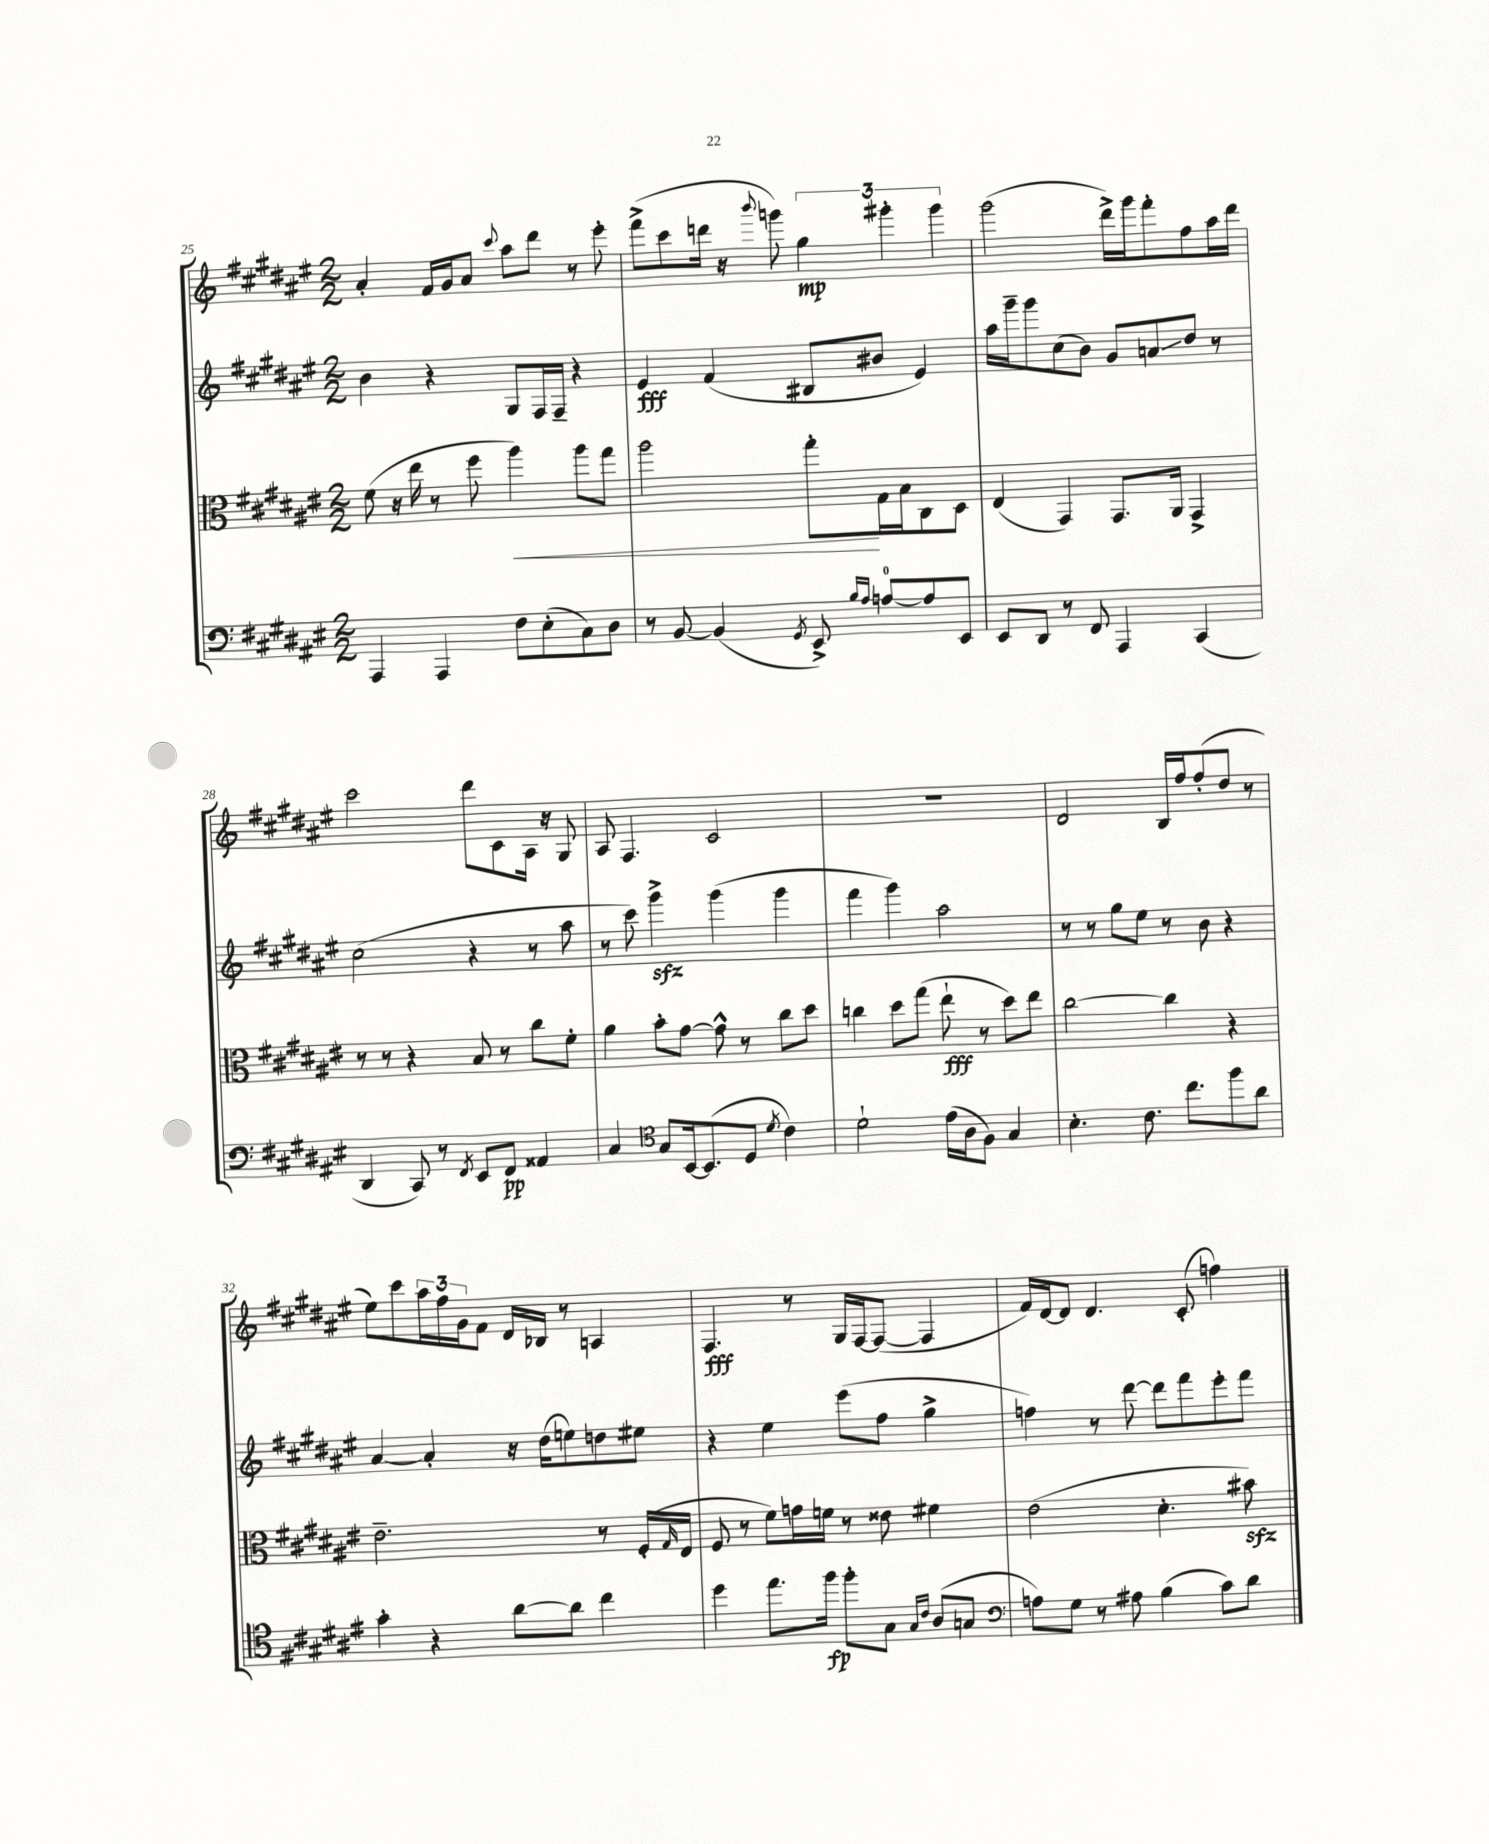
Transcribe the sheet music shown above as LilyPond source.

<<
\new StaffGroup <<
\new Staff = "s0" {
    \clef treble \key fis \major \numericTimeSignature \time 2/2
    ais'4-. fis'16 gis'16 ais'8 \appoggiatura { cis'''8 } ais''8 dis'''8 r8 eis'''8-. |
    fis'''8->( cis'''8 d'''16 r16 \appoggiatura { b'''8 } g'''8) \tuplet 3/2 { gis''4\mp gis'''4-. gis'''4 } |
    gis'''2( dis'''16->) gis'''16 fis'''8-. fis''8 ais''16 dis'''16 |
    cis'''2 dis'''8 cis'8 ais16 r16 gis8 |
    ais8 fis4. cis'2 |
    R1 |
    dis'2 b16 fis''16 fis''8-.( dis''8 r8 |
    eis''8) cis'''8 \tuplet 3/2 { ais''16 fis''16 gis'16 } fis'8 dis'16 bes16 r8 a4 |
    fis4.\fff r8 gis16 fis16~ fis8~( fis4 |
    fis'16) dis'16~ dis'8 dis'4. cis'8-.( f''4) \bar "|." |
}
\new Staff = "s1" {
    \clef treble \key fis \major \numericTimeSignature \time 2/2
    b'4 r4 gis8 fis16 fis16-- r4 |
    eis'4\fff fis'4( bis8 bis'8 eis'4) |
    ais''16 gis'''16-- gis'''8 cis''8( b'8) gis'8 a'8\glissando dis''8 r8 |
    cis''2( r4 r8 ais''8 |
    r8 cis'''8) gis'''4->\sfz gis'''4( gis'''4 |
    fis'''4 gis'''4) ais''2 |
    r8 r8 gis''8 eis''8 r8 b'8 r4 |
    ais'4~ ais'4-. r16 dis''16( e''8) d''8 eis''8 |
    r4 eis''4 eis'''8( fis''8 gis''4-> |
    f''4) r8 dis'''8~ dis'''8 fis'''8 eis'''8-. fis'''8 \bar "|." |
}
\new Staff = "s2" {
    \clef alto \key fis \major \numericTimeSignature \time 2/2
    fis'8( r16 eis''16 r8 fis''8 ais''4\<) ais''8 gis''8 |
    ais''2 gis''8-.\! gis16 b16 cis8 dis8 |
    eis4( gis,4) gis,8. ais,16 gis,4-> |
    r8 r8 r4 b8 r8 cis''8 fis'8-. |
    ais'4 b'8-. gis'8~ gis'8-^ r8 cis''8 dis''8 |
    c''4 dis''8 gis''8( eis''8-!\fff r8 dis''8) eis''8 |
    cis''2~ cis''4 r4 |
    eis'2.-- r8 fis16-.( \grace { gis16 } eis16 |
    fis8 r8 fis'8) g'16 f'16 r8 eisis'8 fis'4 |
    eis'2( dis'4.-. bis'8\sfz) \bar "|." |
}
\new Staff = "s3" {
    \clef bass \key fis \major \numericTimeSignature \time 2/2
    ais,,4 ais,,4 fis8 eis8-.( cis8) dis8 |
    r8 b,8~ b,4( \acciaccatura { gis,8 } eis,8->) \grace { b16 ais16 } a8-0~ a8 eis,8 |
    eis,8 dis,8 r8 fis,8 ais,,4 cis,4( |
    dis,4 cis,8) r8 \acciaccatura { fis,8 } eis,8 fis,8\pp aisis,4 |
    cis4 \clef tenor gis8 b,16~ b,8.( dis8 \acciaccatura { dis'8 } cis'4) |
    dis'2-! eis'16( ais16 fis8) gis4 |
    b4.-. cis'8. cis''8. fis''8 ais'8 |
    gis'4-. r4 ais'8~ ais'8 cis''4 |
    dis''4 eis''8. fis''16\fp fis''8-. gis8 \grace { gis16 cis'16 } ais8( g8 |
    \clef bass a8) gis8 r8 ais8 b4( cis'8) dis'8 \bar "|." |
}
>>
>>
\layout { \context { \Score currentBarNumber = #25 } }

任务要求:
把上面数据里所有含有字符串“time”的行都摘出来，大小写要区分。

任务结果:
    \clef treble \key fis \major \numericTimeSignature \time 2/2
    \clef treble \key fis \major \numericTimeSignature \time 2/2
    \clef alto \key fis \major \numericTimeSignature \time 2/2
    \clef bass \key fis \major \numericTimeSignature \time 2/2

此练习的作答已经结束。